══ INFORMATION GIVEN
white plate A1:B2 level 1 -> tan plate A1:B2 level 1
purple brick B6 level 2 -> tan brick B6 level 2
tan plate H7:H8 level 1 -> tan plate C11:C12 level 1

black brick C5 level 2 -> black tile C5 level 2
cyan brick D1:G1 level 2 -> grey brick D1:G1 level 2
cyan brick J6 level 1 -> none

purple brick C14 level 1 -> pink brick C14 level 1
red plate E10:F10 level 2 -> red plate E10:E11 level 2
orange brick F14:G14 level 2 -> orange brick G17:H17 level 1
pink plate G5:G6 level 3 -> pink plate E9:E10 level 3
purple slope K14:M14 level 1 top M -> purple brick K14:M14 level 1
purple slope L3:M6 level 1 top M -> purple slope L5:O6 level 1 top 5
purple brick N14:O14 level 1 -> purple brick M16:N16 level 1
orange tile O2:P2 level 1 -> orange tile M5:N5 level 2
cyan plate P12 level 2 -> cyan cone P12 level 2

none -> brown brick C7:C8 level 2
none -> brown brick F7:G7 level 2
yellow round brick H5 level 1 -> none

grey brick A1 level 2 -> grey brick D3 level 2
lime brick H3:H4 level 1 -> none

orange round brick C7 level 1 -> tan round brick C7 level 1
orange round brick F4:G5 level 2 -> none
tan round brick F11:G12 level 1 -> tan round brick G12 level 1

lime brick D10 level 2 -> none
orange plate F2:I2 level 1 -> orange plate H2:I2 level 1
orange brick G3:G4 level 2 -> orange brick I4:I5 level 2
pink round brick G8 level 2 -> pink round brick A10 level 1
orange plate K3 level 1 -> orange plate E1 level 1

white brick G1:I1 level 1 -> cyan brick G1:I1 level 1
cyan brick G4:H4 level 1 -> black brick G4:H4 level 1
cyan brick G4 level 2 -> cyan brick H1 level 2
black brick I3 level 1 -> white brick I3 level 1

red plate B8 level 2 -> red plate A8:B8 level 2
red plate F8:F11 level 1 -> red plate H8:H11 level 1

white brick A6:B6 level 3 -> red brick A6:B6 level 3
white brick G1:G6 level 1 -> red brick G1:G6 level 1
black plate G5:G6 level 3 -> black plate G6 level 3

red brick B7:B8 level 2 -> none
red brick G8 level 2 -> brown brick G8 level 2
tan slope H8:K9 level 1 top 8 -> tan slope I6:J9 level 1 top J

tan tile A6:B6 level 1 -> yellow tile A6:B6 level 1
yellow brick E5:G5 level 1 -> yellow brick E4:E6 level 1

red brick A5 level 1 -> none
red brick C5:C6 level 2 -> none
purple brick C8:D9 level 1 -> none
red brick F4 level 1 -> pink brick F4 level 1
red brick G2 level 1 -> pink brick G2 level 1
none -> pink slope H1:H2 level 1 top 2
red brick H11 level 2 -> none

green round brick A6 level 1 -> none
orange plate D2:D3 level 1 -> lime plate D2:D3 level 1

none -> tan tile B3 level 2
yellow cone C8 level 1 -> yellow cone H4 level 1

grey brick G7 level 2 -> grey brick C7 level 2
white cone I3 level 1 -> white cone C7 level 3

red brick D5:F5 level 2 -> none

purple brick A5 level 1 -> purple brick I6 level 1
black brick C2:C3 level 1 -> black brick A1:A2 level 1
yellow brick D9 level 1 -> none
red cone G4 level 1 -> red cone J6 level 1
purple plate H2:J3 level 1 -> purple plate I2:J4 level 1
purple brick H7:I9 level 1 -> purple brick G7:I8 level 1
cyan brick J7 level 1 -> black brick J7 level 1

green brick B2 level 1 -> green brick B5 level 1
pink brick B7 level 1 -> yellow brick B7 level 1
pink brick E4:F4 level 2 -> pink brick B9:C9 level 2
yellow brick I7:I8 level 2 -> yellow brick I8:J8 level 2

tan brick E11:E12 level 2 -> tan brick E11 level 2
════
* [WHAT IS BEING ASKED]:
Please retype all of the data above exactly as it appears.

* [RESPONSE TO THE EXERCISE]:
white plate A1:B2 level 1 -> tan plate A1:B2 level 1
purple brick B6 level 2 -> tan brick B6 level 2
tan plate H7:H8 level 1 -> tan plate C11:C12 level 1

black brick C5 level 2 -> black tile C5 level 2
cyan brick D1:G1 level 2 -> grey brick D1:G1 level 2
cyan brick J6 level 1 -> none

purple brick C14 level 1 -> pink brick C14 level 1
red plate E10:F10 level 2 -> red plate E10:E11 level 2
orange brick F14:G14 level 2 -> orange brick G17:H17 level 1
pink plate G5:G6 level 3 -> pink plate E9:E10 level 3
purple slope K14:M14 level 1 top M -> purple brick K14:M14 level 1
purple slope L3:M6 level 1 top M -> purple slope L5:O6 level 1 top 5
purple brick N14:O14 level 1 -> purple brick M16:N16 level 1
orange tile O2:P2 level 1 -> orange tile M5:N5 level 2
cyan plate P12 level 2 -> cyan cone P12 level 2

none -> brown brick C7:C8 level 2
none -> brown brick F7:G7 level 2
yellow round brick H5 level 1 -> none

grey brick A1 level 2 -> grey brick D3 level 2
lime brick H3:H4 level 1 -> none

orange round brick C7 level 1 -> tan round brick C7 level 1
orange round brick F4:G5 level 2 -> none
tan round brick F11:G12 level 1 -> tan round brick G12 level 1

lime brick D10 level 2 -> none
orange plate F2:I2 level 1 -> orange plate H2:I2 level 1
orange brick G3:G4 level 2 -> orange brick I4:I5 level 2
pink round brick G8 level 2 -> pink round brick A10 level 1
orange plate K3 level 1 -> orange plate E1 level 1

white brick G1:I1 level 1 -> cyan brick G1:I1 level 1
cyan brick G4:H4 level 1 -> black brick G4:H4 level 1
cyan brick G4 level 2 -> cyan brick H1 level 2
black brick I3 level 1 -> white brick I3 level 1

red plate B8 level 2 -> red plate A8:B8 level 2
red plate F8:F11 level 1 -> red plate H8:H11 level 1

white brick A6:B6 level 3 -> red brick A6:B6 level 3
white brick G1:G6 level 1 -> red brick G1:G6 level 1
black plate G5:G6 level 3 -> black plate G6 level 3

red brick B7:B8 level 2 -> none
red brick G8 level 2 -> brown brick G8 level 2
tan slope H8:K9 level 1 top 8 -> tan slope I6:J9 level 1 top J

tan tile A6:B6 level 1 -> yellow tile A6:B6 level 1
yellow brick E5:G5 level 1 -> yellow brick E4:E6 level 1

red brick A5 level 1 -> none
red brick C5:C6 level 2 -> none
purple brick C8:D9 level 1 -> none
red brick F4 level 1 -> pink brick F4 level 1
red brick G2 level 1 -> pink brick G2 level 1
none -> pink slope H1:H2 level 1 top 2
red brick H11 level 2 -> none

green round brick A6 level 1 -> none
orange plate D2:D3 level 1 -> lime plate D2:D3 level 1

none -> tan tile B3 level 2
yellow cone C8 level 1 -> yellow cone H4 level 1

grey brick G7 level 2 -> grey brick C7 level 2
white cone I3 level 1 -> white cone C7 level 3

red brick D5:F5 level 2 -> none

purple brick A5 level 1 -> purple brick I6 level 1
black brick C2:C3 level 1 -> black brick A1:A2 level 1
yellow brick D9 level 1 -> none
red cone G4 level 1 -> red cone J6 level 1
purple plate H2:J3 level 1 -> purple plate I2:J4 level 1
purple brick H7:I9 level 1 -> purple brick G7:I8 level 1
cyan brick J7 level 1 -> black brick J7 level 1

green brick B2 level 1 -> green brick B5 level 1
pink brick B7 level 1 -> yellow brick B7 level 1
pink brick E4:F4 level 2 -> pink brick B9:C9 level 2
yellow brick I7:I8 level 2 -> yellow brick I8:J8 level 2

tan brick E11:E12 level 2 -> tan brick E11 level 2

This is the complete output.